**What to work on**: Images are not wanted; transcribe the rest of the listing exactly.
══ Data
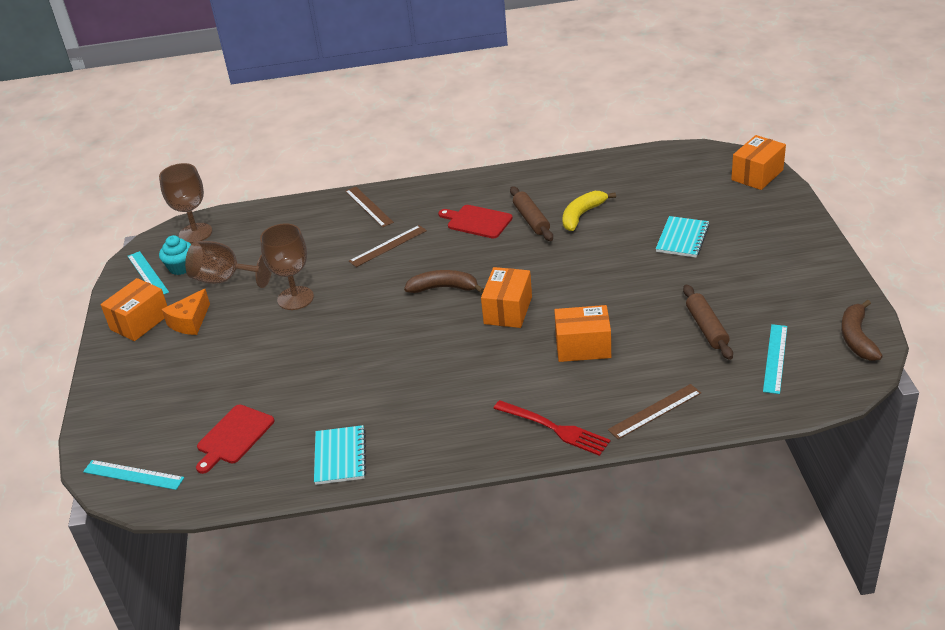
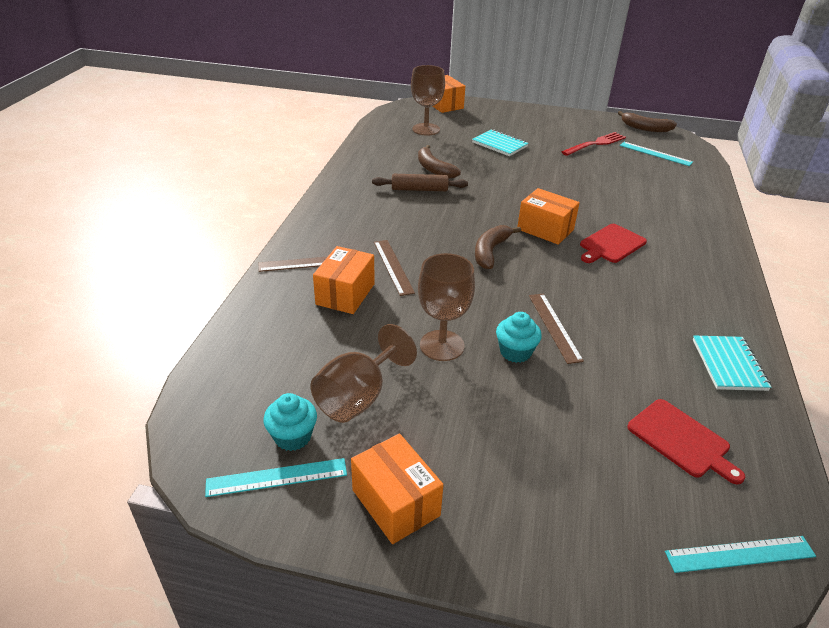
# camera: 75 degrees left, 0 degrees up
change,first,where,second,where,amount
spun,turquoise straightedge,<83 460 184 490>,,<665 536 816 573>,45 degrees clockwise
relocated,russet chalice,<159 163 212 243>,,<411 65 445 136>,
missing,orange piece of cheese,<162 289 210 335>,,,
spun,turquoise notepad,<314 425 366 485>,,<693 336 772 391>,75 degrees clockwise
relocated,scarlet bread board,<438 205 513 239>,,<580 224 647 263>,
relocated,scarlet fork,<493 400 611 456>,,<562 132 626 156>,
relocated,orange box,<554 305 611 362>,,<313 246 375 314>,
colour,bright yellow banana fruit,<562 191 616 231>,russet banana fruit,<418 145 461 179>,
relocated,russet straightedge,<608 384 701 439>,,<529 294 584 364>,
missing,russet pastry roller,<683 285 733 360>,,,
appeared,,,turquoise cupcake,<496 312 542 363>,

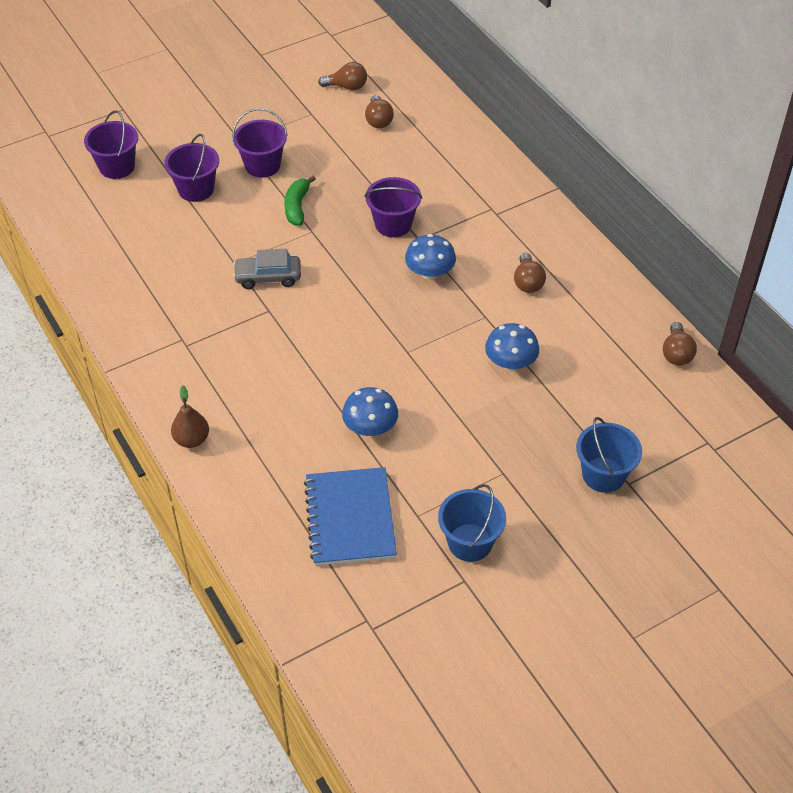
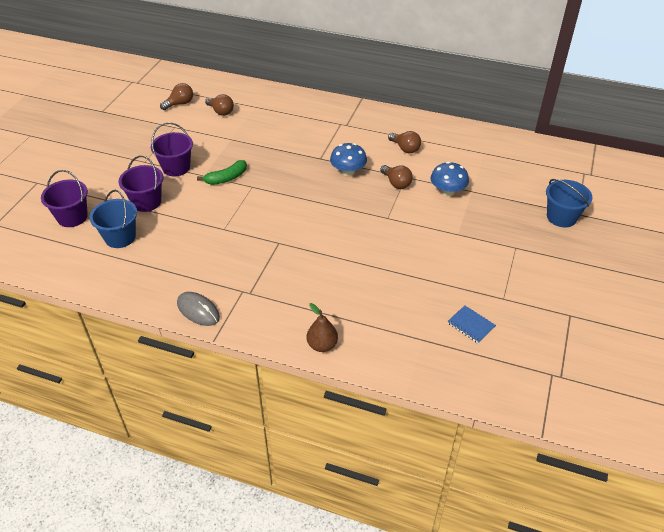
# camera: 40 degrees left, 5 degrees down
change,first,where,second,where,amount
missing,grey toy car,<233 249 301 289>,,,
spun,green banana fruit,<284 176 316 226>,,<197 160 247 185>,90 degrees counterclockwise
size,royal blue notepad,<304 467 397 566>,,<447 305 496 344>,x0.47
missing,royal blue mushroom,<342 387 398 436>,,,
missing,royal purple pail,<365 177 422 237>,,,
relocated,royal blue pail,<438 484 506 562>,,<89 190 137 248>,
relocated,russet light bulb,<663 322 697 365>,,<380 165 413 189>,
appeared,,,grey PC mouse,<177 292 220 326>,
════
**Solution for this problem**:
# camera: 75 degrees left, 0 degrees up
change,first,where,second,where,amount
spun,turquoise straightedge,<83 460 184 490>,,<665 536 816 573>,45 degrees clockwise
relocated,russet chalice,<159 163 212 243>,,<411 65 445 136>,
missing,orange piece of cheese,<162 289 210 335>,,,
spun,turquoise notepad,<314 425 366 485>,,<693 336 772 391>,75 degrees clockwise
relocated,scarlet bread board,<438 205 513 239>,,<580 224 647 263>,
relocated,scarlet fork,<493 400 611 456>,,<562 132 626 156>,
relocated,orange box,<554 305 611 362>,,<313 246 375 314>,
colour,bright yellow banana fruit,<562 191 616 231>,russet banana fruit,<418 145 461 179>,
relocated,russet straightedge,<608 384 701 439>,,<529 294 584 364>,
missing,russet pastry roller,<683 285 733 360>,,,
appeared,,,turquoise cupcake,<496 312 542 363>,

# camera: 40 degrees left, 5 degrees down
change,first,where,second,where,amount
missing,grey toy car,<233 249 301 289>,,,
spun,green banana fruit,<284 176 316 226>,,<197 160 247 185>,90 degrees counterclockwise
size,royal blue notepad,<304 467 397 566>,,<447 305 496 344>,x0.47
missing,royal blue mushroom,<342 387 398 436>,,,
missing,royal purple pail,<365 177 422 237>,,,
relocated,royal blue pail,<438 484 506 562>,,<89 190 137 248>,
relocated,russet light bulb,<663 322 697 365>,,<380 165 413 189>,
appeared,,,grey PC mouse,<177 292 220 326>,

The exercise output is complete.